### [Data to use]

= = = =

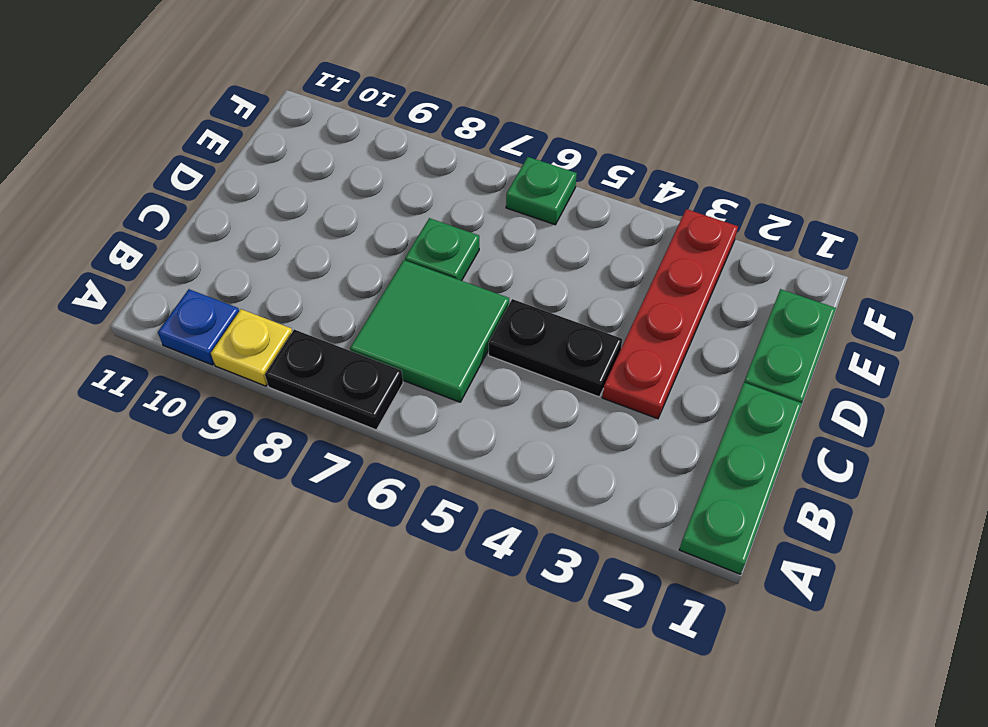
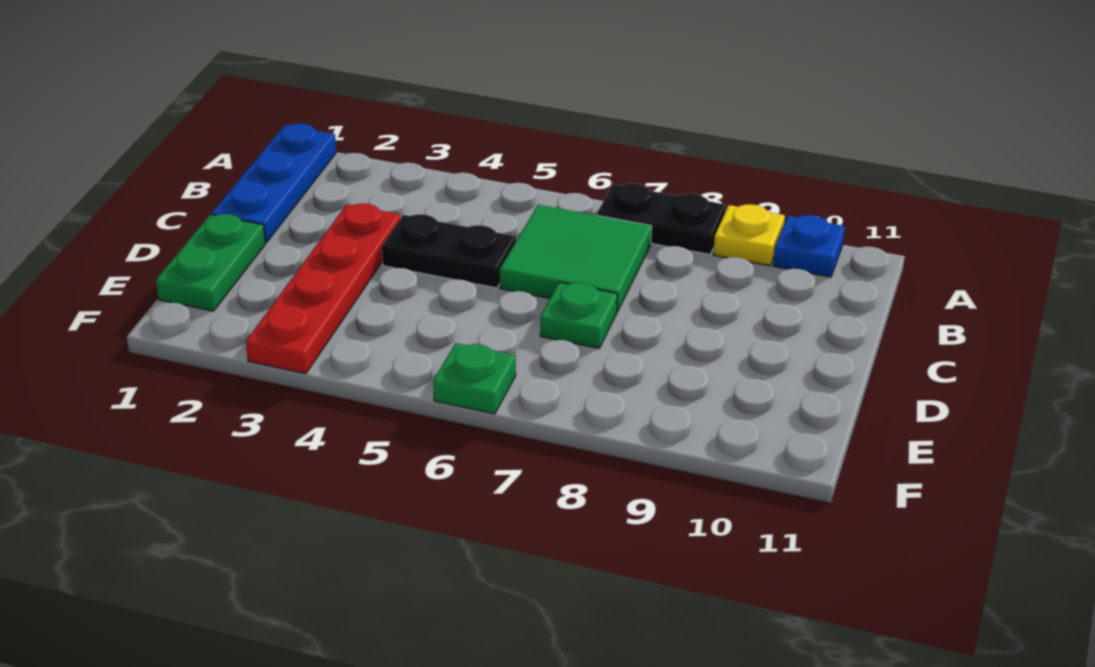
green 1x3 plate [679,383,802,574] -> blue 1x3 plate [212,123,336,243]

= = = =

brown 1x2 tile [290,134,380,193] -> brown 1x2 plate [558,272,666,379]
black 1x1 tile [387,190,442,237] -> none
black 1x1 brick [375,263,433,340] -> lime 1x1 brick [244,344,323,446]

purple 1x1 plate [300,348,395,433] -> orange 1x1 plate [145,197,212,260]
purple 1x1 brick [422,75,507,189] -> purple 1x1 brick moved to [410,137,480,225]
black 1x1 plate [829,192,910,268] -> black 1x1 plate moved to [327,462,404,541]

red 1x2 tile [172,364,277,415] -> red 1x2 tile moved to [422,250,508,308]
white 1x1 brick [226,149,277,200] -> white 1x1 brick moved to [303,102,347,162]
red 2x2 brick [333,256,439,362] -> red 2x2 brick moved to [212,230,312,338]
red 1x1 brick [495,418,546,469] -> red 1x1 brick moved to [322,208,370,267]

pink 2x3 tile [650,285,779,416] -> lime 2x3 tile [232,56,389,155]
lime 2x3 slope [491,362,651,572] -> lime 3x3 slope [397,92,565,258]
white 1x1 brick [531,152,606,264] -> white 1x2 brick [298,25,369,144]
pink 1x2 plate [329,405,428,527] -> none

= = = =

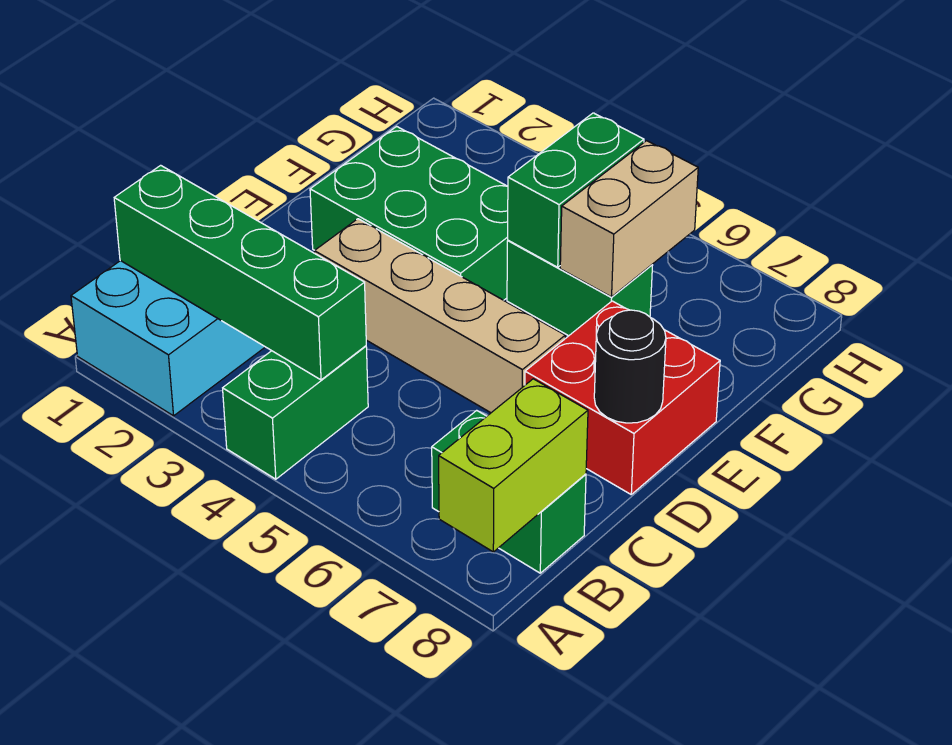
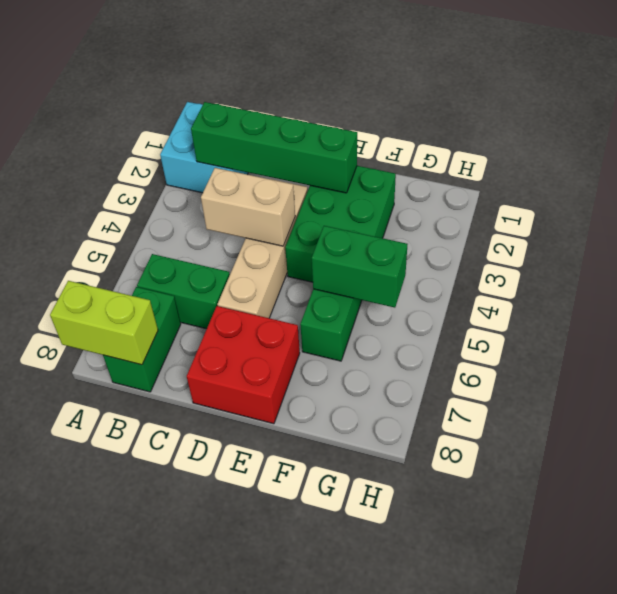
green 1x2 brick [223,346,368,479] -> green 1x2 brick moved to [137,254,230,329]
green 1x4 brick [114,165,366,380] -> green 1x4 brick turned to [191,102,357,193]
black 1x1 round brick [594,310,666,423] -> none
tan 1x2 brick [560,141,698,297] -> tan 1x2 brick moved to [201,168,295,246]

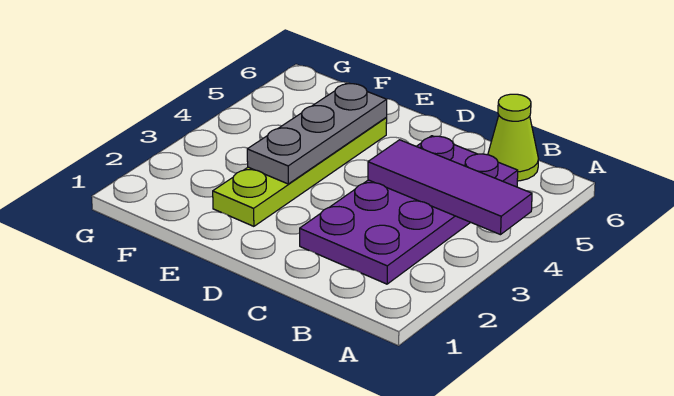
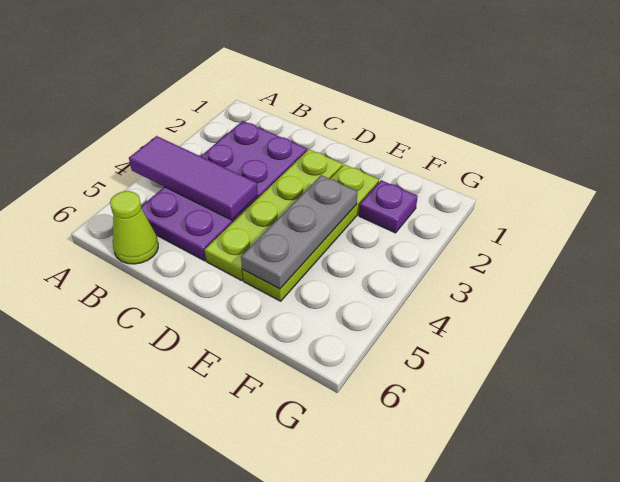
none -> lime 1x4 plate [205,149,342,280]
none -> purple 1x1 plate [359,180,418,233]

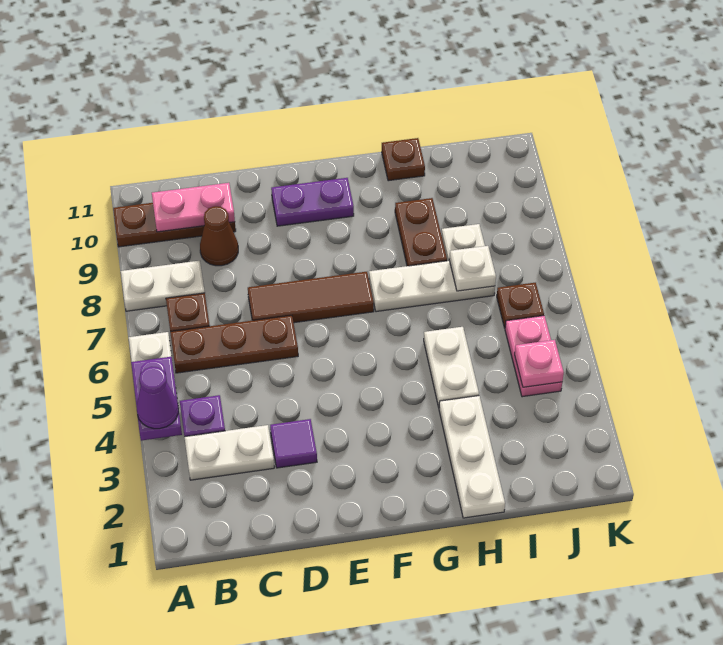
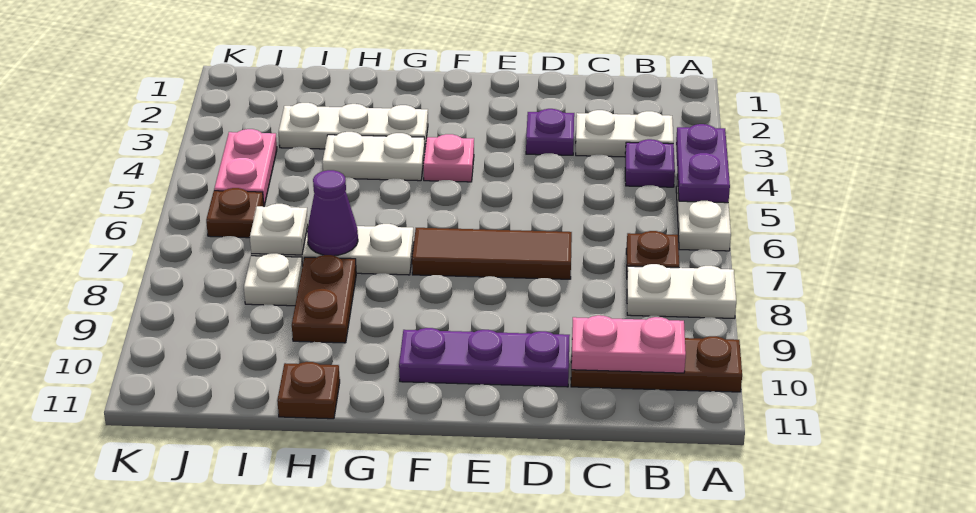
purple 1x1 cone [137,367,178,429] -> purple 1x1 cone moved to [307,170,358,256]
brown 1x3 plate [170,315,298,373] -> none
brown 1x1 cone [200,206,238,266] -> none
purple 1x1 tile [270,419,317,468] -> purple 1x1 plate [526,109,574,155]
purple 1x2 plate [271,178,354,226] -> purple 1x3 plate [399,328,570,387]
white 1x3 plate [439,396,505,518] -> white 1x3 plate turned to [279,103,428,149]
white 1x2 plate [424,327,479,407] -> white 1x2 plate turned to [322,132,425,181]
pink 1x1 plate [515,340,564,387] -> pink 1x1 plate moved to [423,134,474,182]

= = = =

### [What you should do]
Reproduce the lines above, beginning at the line with "white 1x1 brick [226,149,277,200]" and stopping after the line with "pink 1x2 plate [329,405,428,527] -> none", exactly as they are.

### [Exercise output]
white 1x1 brick [226,149,277,200] -> white 1x1 brick moved to [303,102,347,162]
red 2x2 brick [333,256,439,362] -> red 2x2 brick moved to [212,230,312,338]
red 1x1 brick [495,418,546,469] -> red 1x1 brick moved to [322,208,370,267]

pink 2x3 tile [650,285,779,416] -> lime 2x3 tile [232,56,389,155]
lime 2x3 slope [491,362,651,572] -> lime 3x3 slope [397,92,565,258]
white 1x1 brick [531,152,606,264] -> white 1x2 brick [298,25,369,144]
pink 1x2 plate [329,405,428,527] -> none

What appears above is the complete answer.